:: TASK TO CARRY OUT ::
Retype the whole listing exactly. Leave out pictures.

:: RECORDS PROVIDED ::
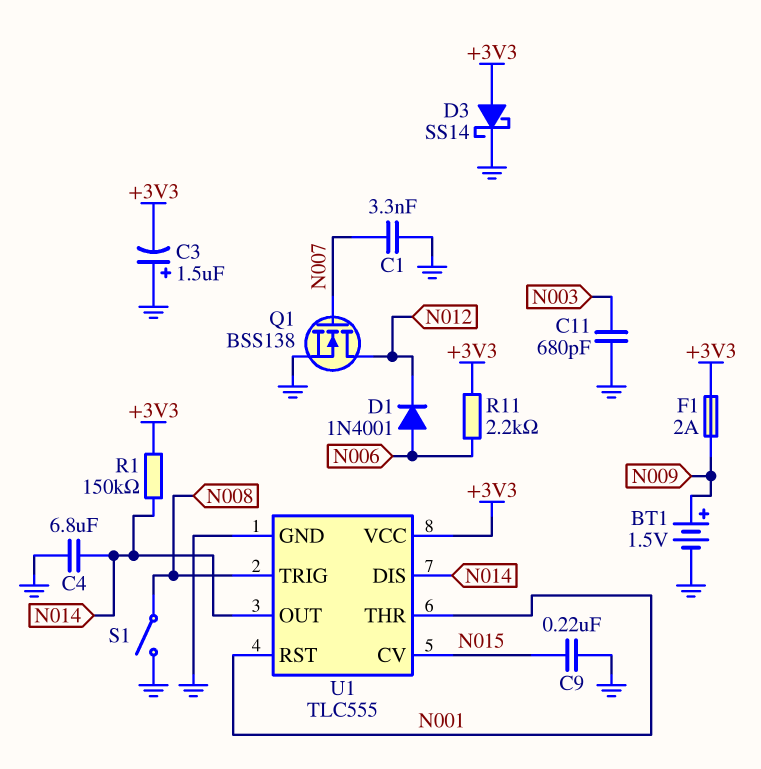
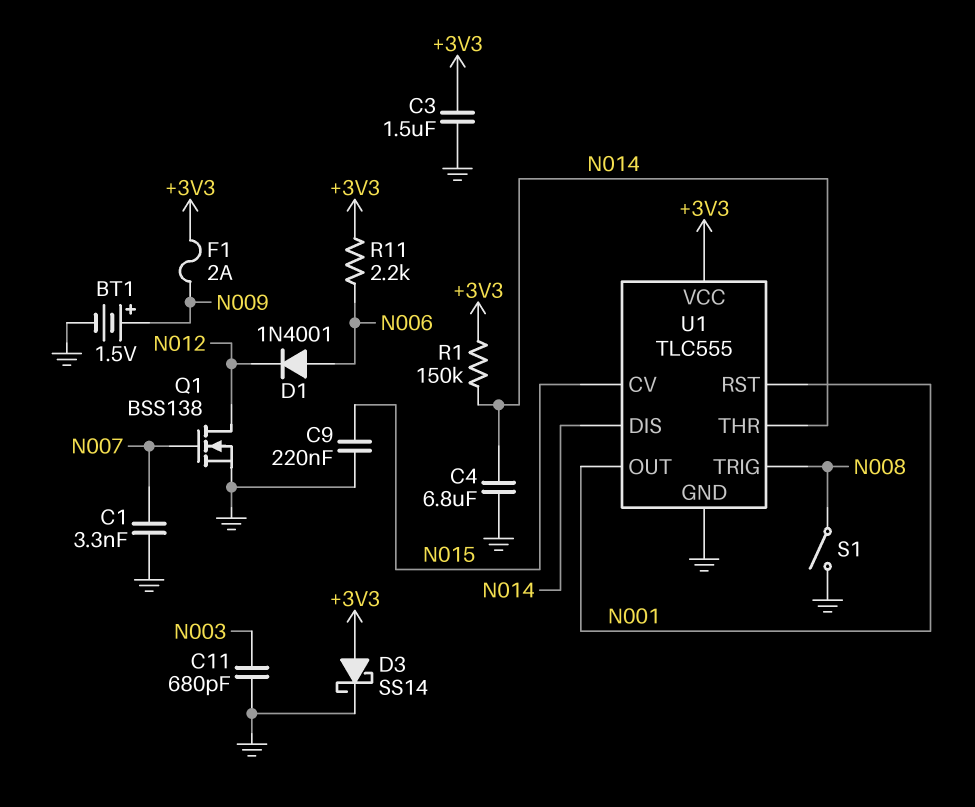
C3: 1.5uF (plus GND, minus +3V3) -> 1.5uF (+3V3, GND)
U1 pin OUT: N014 -> N001
U1 pin THR: N001 -> N014

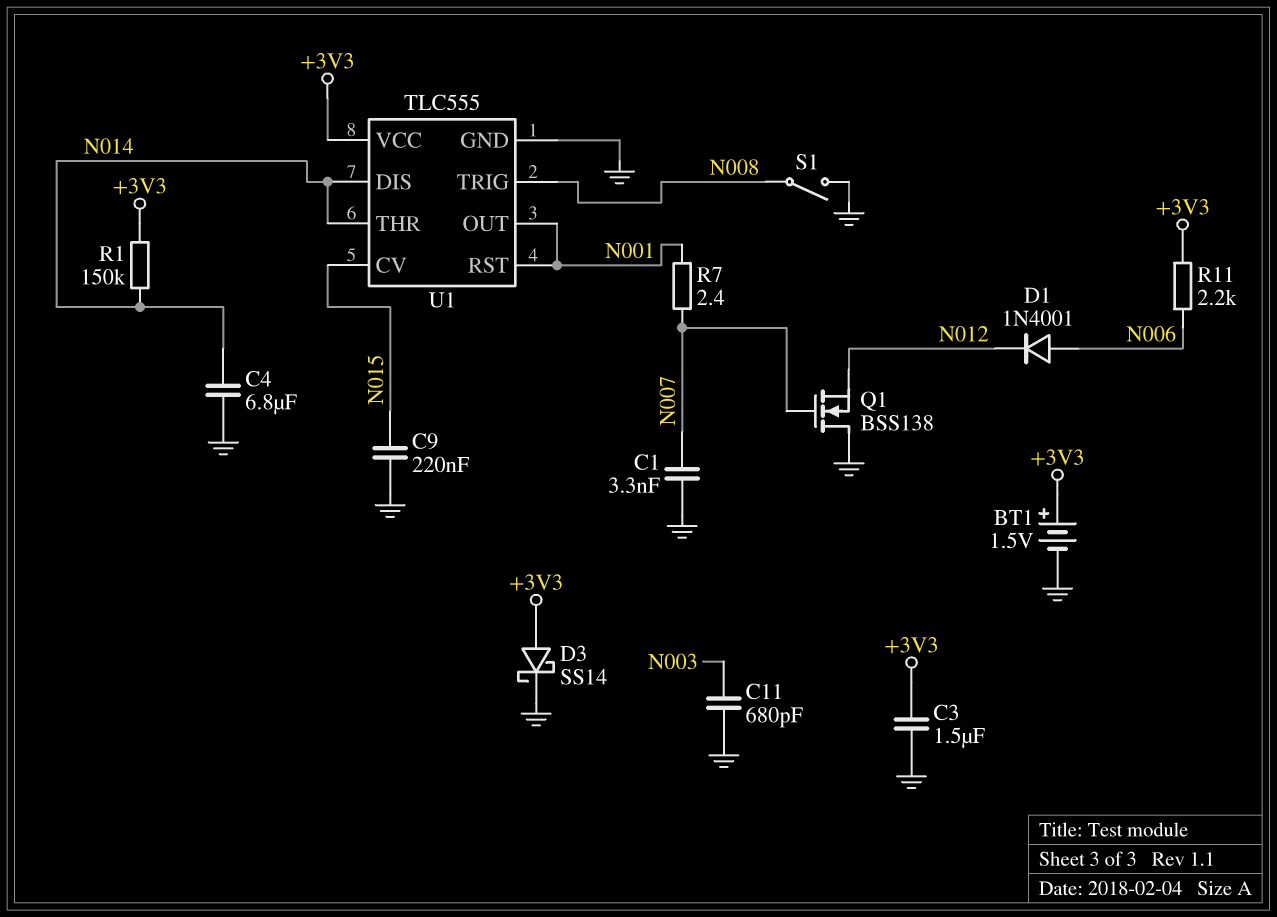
BT1: 1.5V (plus N009, minus GND) -> 1.5V (plus +3V3, minus GND)
F1: 2A (+3V3, N009) -> none
Q1: NMOS BSS138 (G N007, D N012, S GND) -> NMOS BSS138 (G N007, D GND, S N012)
R7: none -> 2.4 (N001, N007)

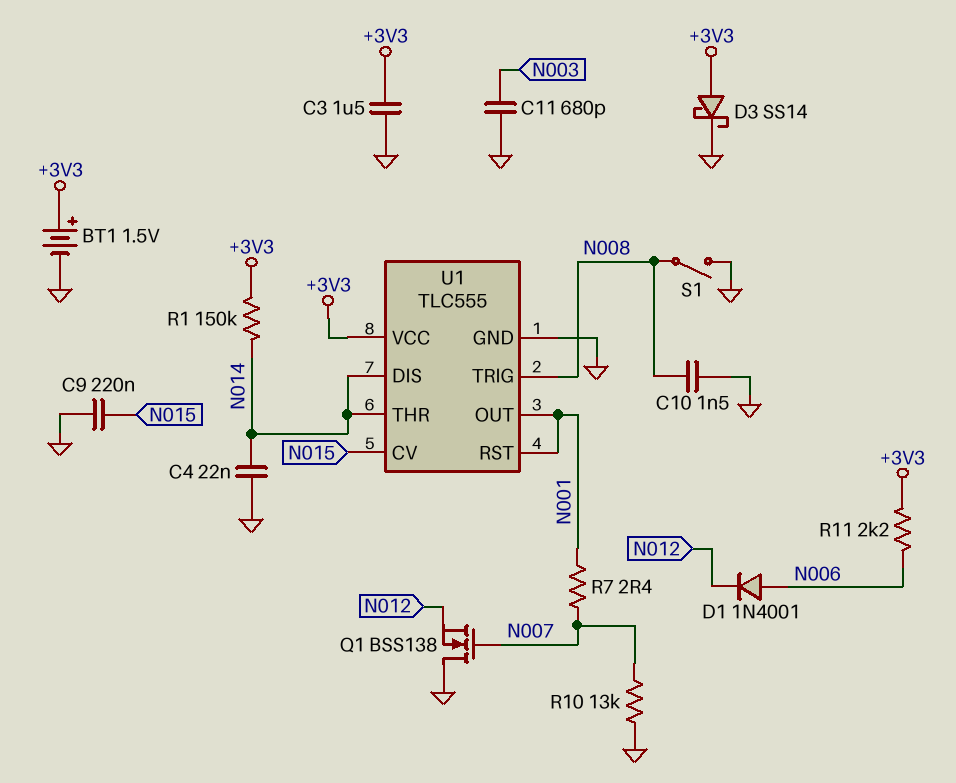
C1: 3.3nF (GND, N007) -> none
C4: 6.8uF (GND, N014) -> 22nF (GND, N014)
C10: none -> 1.5nF (GND, N008)
R10: none -> 13k (GND, N007)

:: RESULT ::
C3: 1.5uF (plus GND, minus +3V3) -> 1.5uF (+3V3, GND)
U1 pin OUT: N014 -> N001
U1 pin THR: N001 -> N014

BT1: 1.5V (plus N009, minus GND) -> 1.5V (plus +3V3, minus GND)
F1: 2A (+3V3, N009) -> none
Q1: NMOS BSS138 (G N007, D N012, S GND) -> NMOS BSS138 (G N007, D GND, S N012)
R7: none -> 2.4 (N001, N007)

C1: 3.3nF (GND, N007) -> none
C4: 6.8uF (GND, N014) -> 22nF (GND, N014)
C10: none -> 1.5nF (GND, N008)
R10: none -> 13k (GND, N007)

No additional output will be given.